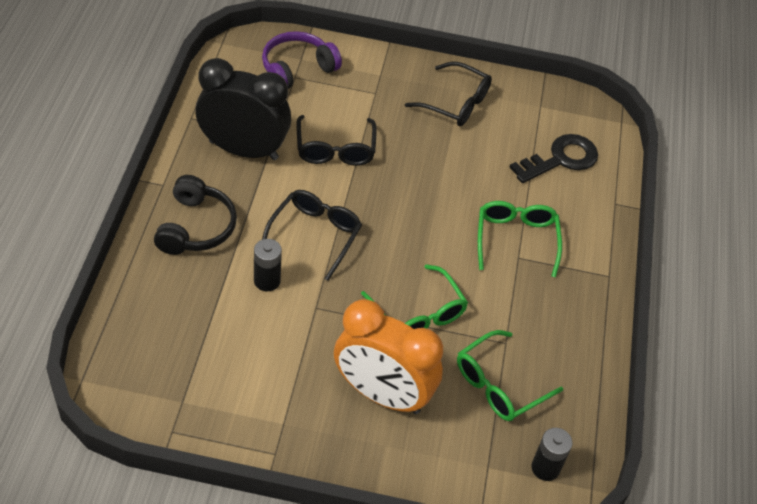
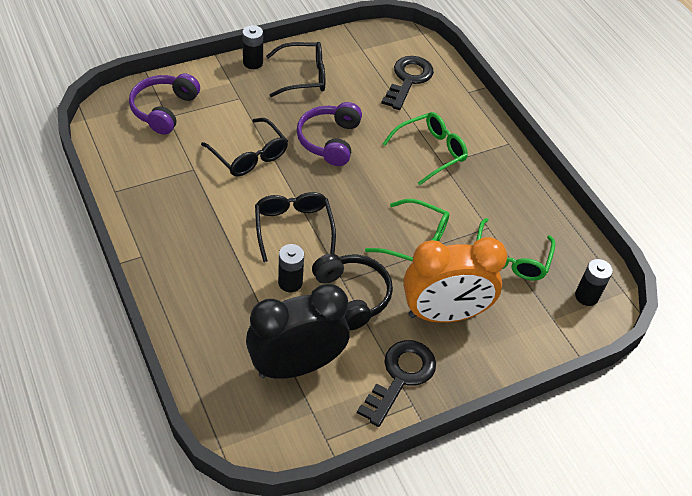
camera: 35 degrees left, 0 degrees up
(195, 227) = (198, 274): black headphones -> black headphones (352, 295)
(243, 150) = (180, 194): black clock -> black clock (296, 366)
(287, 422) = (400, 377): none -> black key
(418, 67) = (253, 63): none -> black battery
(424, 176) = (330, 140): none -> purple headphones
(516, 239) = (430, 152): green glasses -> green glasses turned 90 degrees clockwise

◇ ◇ ◇ ◇ ◇ ◇ ◇

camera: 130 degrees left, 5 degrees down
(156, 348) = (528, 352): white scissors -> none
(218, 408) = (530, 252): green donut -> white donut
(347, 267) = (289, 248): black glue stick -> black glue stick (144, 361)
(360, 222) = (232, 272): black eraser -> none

◇ ◇ ◇ ◇ ◇ ◇ ◇

**Exercise instructions**
From the entries, report each line that includes the word "white".

**Solution to the problem**
(156, 348) = (528, 352): white scissors -> none
(218, 408) = (530, 252): green donut -> white donut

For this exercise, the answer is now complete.